*TASK OBJECTIVE*.
Once every line containing "resized" has been counted, report the total for the data and nothing else.

————————

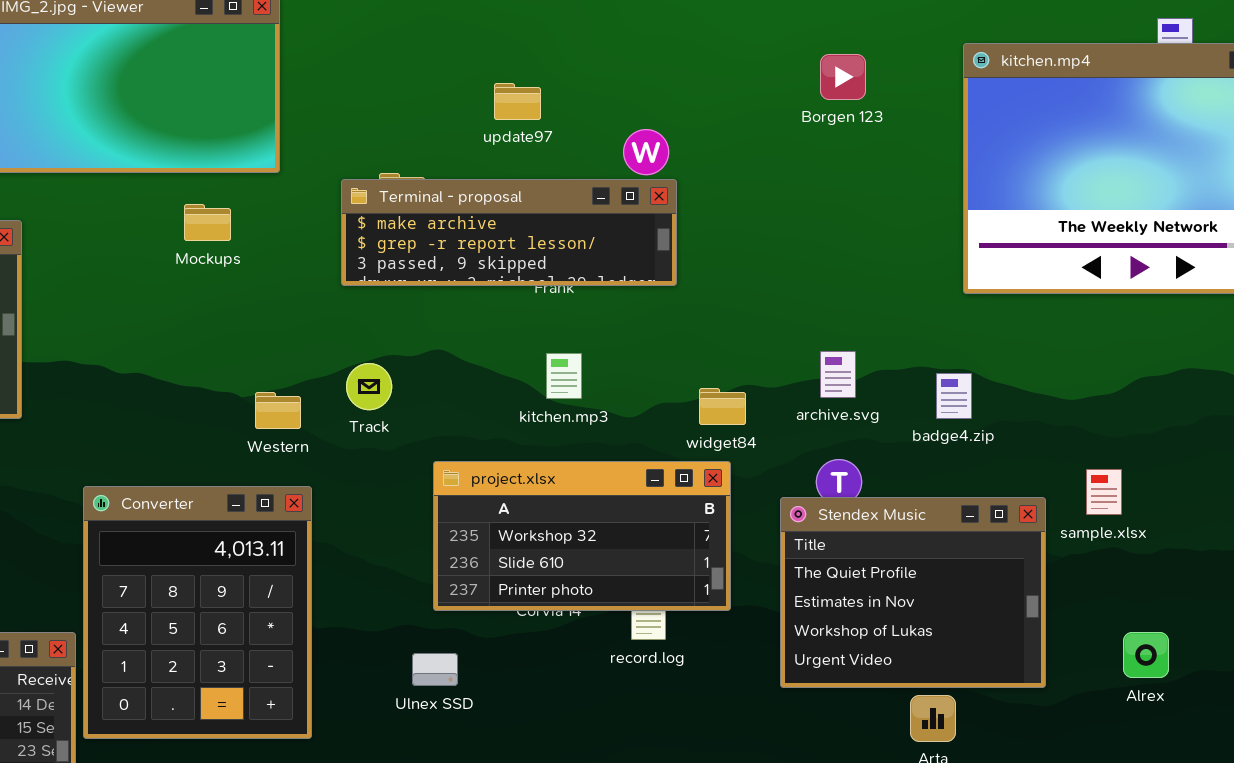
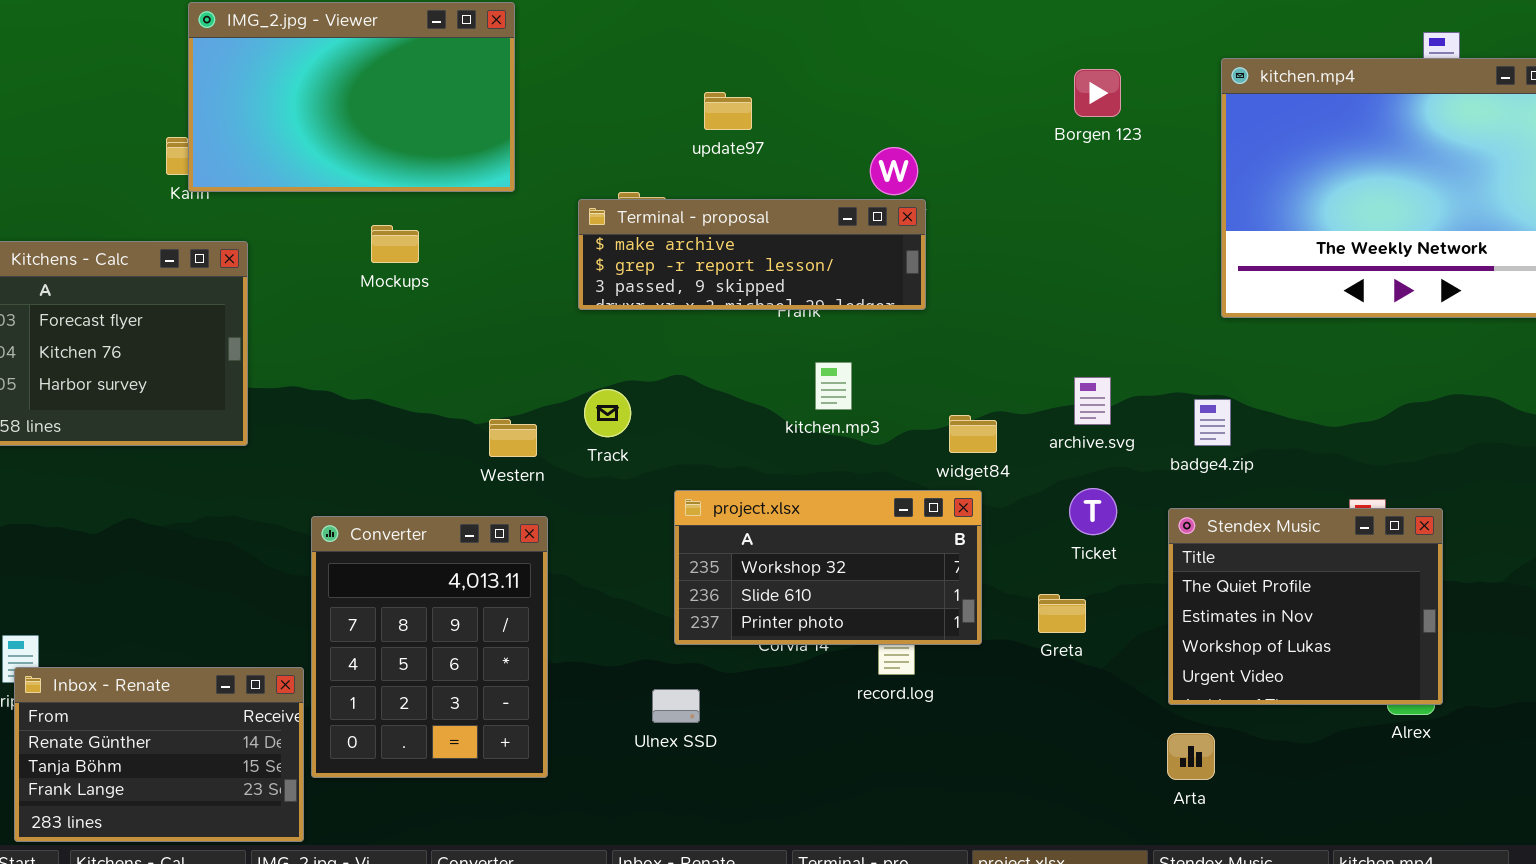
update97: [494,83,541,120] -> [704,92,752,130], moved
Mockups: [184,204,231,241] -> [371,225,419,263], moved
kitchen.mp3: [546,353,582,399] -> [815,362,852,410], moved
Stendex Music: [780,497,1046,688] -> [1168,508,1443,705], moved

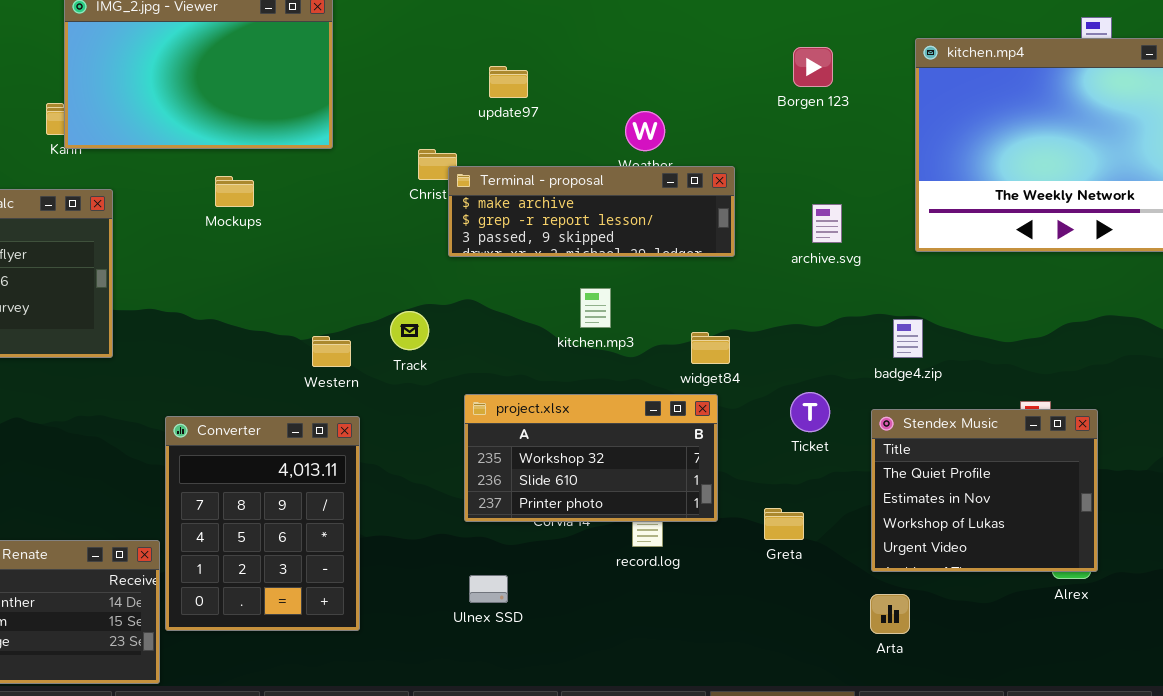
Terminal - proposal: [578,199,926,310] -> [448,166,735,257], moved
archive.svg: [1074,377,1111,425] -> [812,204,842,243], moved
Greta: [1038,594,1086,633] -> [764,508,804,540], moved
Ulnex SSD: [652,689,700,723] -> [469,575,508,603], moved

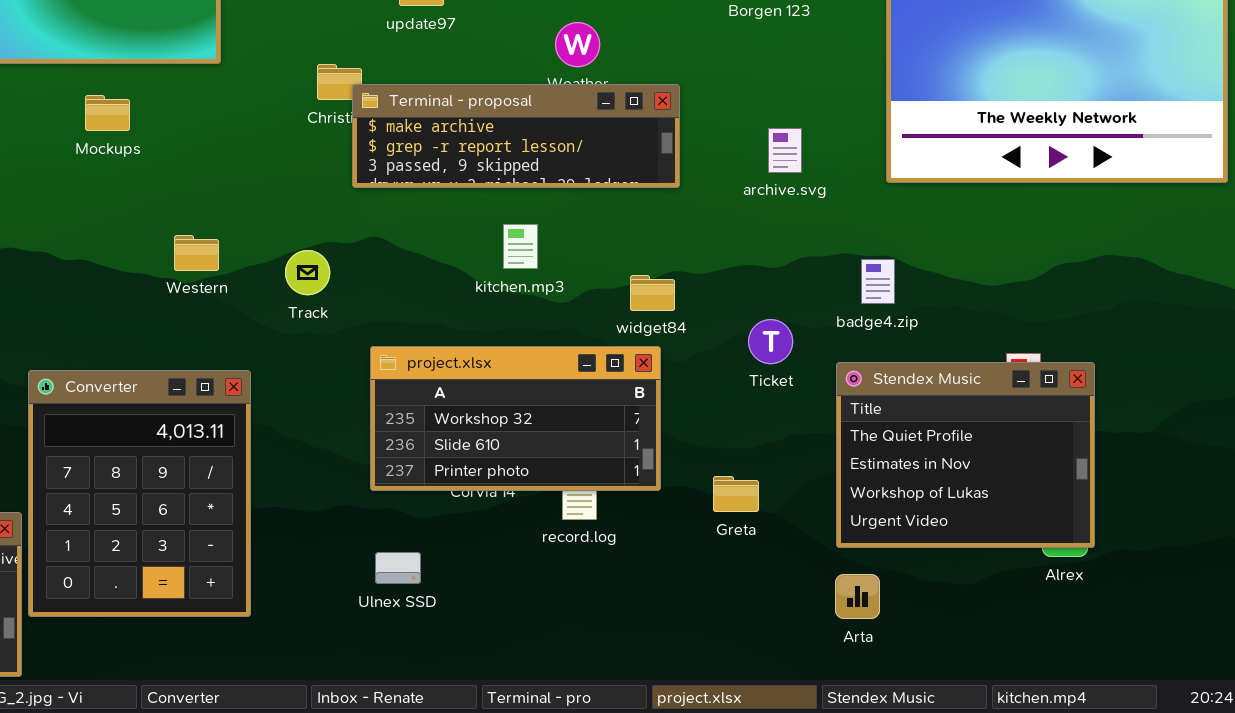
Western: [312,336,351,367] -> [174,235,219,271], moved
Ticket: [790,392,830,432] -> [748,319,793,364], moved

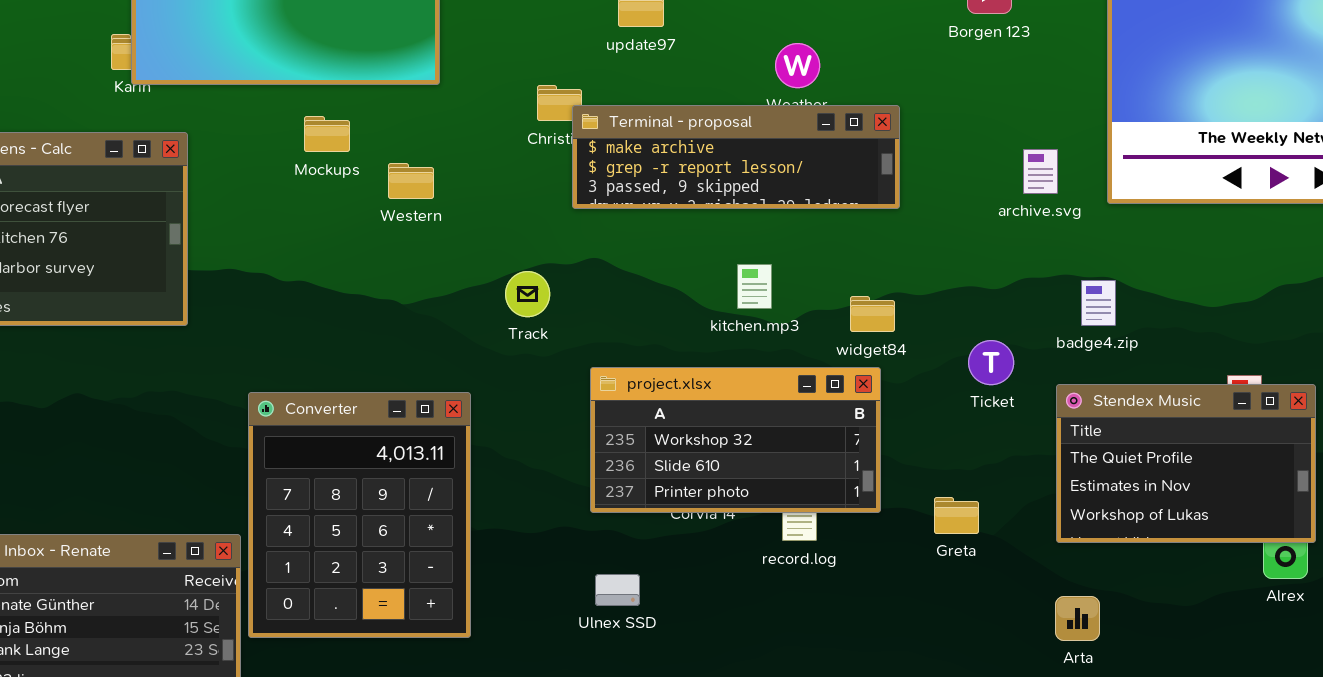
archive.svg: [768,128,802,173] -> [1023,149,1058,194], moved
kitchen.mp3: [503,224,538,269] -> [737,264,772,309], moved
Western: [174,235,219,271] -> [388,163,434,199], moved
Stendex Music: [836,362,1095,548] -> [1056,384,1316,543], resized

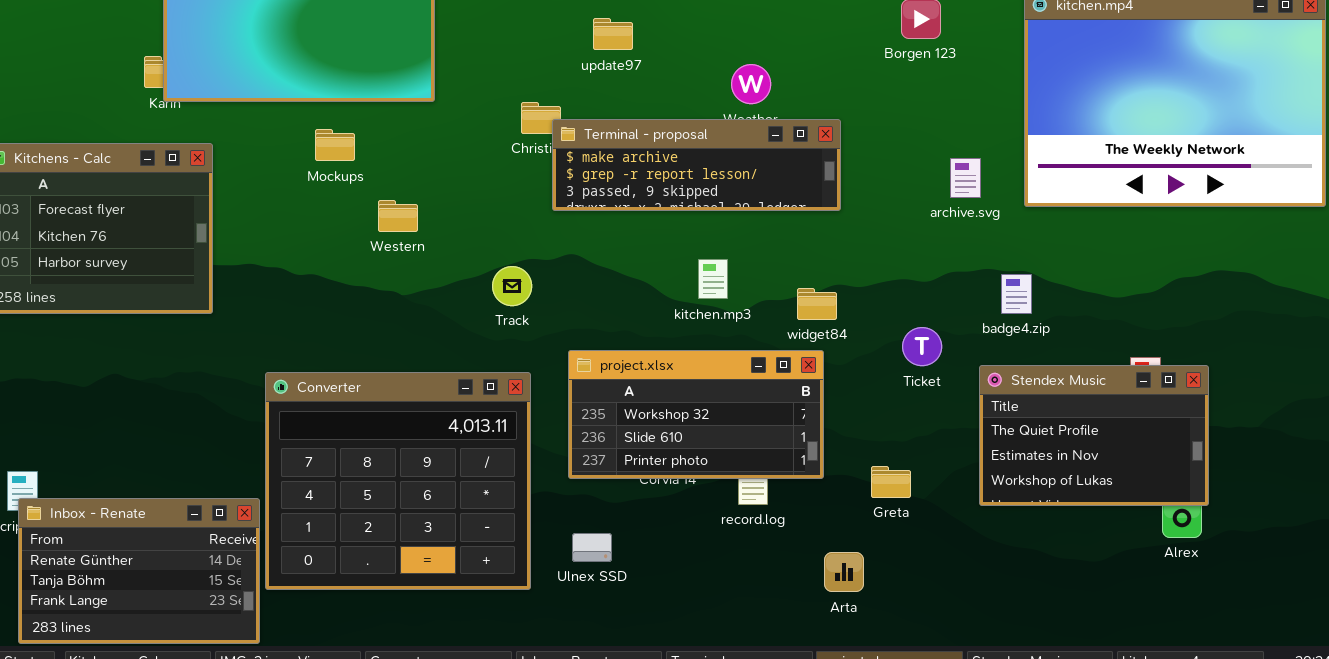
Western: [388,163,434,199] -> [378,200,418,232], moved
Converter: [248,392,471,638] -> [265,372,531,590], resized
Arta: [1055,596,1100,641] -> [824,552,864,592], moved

————————

*WRITTEN ANSWER*.
2